▸ TO DO
Your response should consist of every entry, unchanged.
+ + + + +
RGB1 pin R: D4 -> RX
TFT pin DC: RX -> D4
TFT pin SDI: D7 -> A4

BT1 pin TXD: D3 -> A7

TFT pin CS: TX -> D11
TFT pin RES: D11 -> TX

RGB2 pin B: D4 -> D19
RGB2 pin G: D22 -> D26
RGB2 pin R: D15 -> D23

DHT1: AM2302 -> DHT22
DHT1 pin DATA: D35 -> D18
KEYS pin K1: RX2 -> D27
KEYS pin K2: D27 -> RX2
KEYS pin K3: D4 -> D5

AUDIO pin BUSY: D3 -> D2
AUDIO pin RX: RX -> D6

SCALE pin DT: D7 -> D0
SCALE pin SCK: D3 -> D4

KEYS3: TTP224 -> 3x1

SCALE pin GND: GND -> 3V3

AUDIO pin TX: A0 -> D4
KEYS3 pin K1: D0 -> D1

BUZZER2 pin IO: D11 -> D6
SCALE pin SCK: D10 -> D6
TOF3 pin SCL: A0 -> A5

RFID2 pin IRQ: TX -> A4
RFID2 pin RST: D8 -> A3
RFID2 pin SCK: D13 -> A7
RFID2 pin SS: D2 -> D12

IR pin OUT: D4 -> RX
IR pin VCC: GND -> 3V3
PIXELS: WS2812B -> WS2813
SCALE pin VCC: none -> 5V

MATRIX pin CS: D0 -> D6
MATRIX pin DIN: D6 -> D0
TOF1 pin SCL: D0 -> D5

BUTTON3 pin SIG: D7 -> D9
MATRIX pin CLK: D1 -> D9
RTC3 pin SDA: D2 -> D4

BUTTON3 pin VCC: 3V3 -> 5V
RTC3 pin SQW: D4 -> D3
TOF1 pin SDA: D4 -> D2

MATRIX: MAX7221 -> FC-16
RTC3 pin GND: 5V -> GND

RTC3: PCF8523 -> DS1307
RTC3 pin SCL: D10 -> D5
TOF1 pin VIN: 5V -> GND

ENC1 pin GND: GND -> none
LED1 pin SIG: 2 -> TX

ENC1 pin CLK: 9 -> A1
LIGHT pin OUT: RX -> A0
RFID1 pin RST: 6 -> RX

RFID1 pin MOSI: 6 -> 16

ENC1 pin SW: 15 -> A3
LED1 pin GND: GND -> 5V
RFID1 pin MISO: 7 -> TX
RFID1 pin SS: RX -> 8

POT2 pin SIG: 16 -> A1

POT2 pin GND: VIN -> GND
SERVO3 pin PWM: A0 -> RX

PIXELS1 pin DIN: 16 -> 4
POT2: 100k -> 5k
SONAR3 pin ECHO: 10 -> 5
+ + + + +
▸ ANSWER FOR THE TASK
RGB1 pin R: D4 -> RX
TFT pin DC: RX -> D4
TFT pin SDI: D7 -> A4

BT1 pin TXD: D3 -> A7

TFT pin CS: TX -> D11
TFT pin RES: D11 -> TX

RGB2 pin B: D4 -> D19
RGB2 pin G: D22 -> D26
RGB2 pin R: D15 -> D23

DHT1: AM2302 -> DHT22
DHT1 pin DATA: D35 -> D18
KEYS pin K1: RX2 -> D27
KEYS pin K2: D27 -> RX2
KEYS pin K3: D4 -> D5

AUDIO pin BUSY: D3 -> D2
AUDIO pin RX: RX -> D6

SCALE pin DT: D7 -> D0
SCALE pin SCK: D3 -> D4

KEYS3: TTP224 -> 3x1

SCALE pin GND: GND -> 3V3

AUDIO pin TX: A0 -> D4
KEYS3 pin K1: D0 -> D1

BUZZER2 pin IO: D11 -> D6
SCALE pin SCK: D10 -> D6
TOF3 pin SCL: A0 -> A5

RFID2 pin IRQ: TX -> A4
RFID2 pin RST: D8 -> A3
RFID2 pin SCK: D13 -> A7
RFID2 pin SS: D2 -> D12

IR pin OUT: D4 -> RX
IR pin VCC: GND -> 3V3
PIXELS: WS2812B -> WS2813
SCALE pin VCC: none -> 5V

MATRIX pin CS: D0 -> D6
MATRIX pin DIN: D6 -> D0
TOF1 pin SCL: D0 -> D5

BUTTON3 pin SIG: D7 -> D9
MATRIX pin CLK: D1 -> D9
RTC3 pin SDA: D2 -> D4

BUTTON3 pin VCC: 3V3 -> 5V
RTC3 pin SQW: D4 -> D3
TOF1 pin SDA: D4 -> D2

MATRIX: MAX7221 -> FC-16
RTC3 pin GND: 5V -> GND

RTC3: PCF8523 -> DS1307
RTC3 pin SCL: D10 -> D5
TOF1 pin VIN: 5V -> GND

ENC1 pin GND: GND -> none
LED1 pin SIG: 2 -> TX

ENC1 pin CLK: 9 -> A1
LIGHT pin OUT: RX -> A0
RFID1 pin RST: 6 -> RX

RFID1 pin MOSI: 6 -> 16

ENC1 pin SW: 15 -> A3
LED1 pin GND: GND -> 5V
RFID1 pin MISO: 7 -> TX
RFID1 pin SS: RX -> 8

POT2 pin SIG: 16 -> A1

POT2 pin GND: VIN -> GND
SERVO3 pin PWM: A0 -> RX

PIXELS1 pin DIN: 16 -> 4
POT2: 100k -> 5k
SONAR3 pin ECHO: 10 -> 5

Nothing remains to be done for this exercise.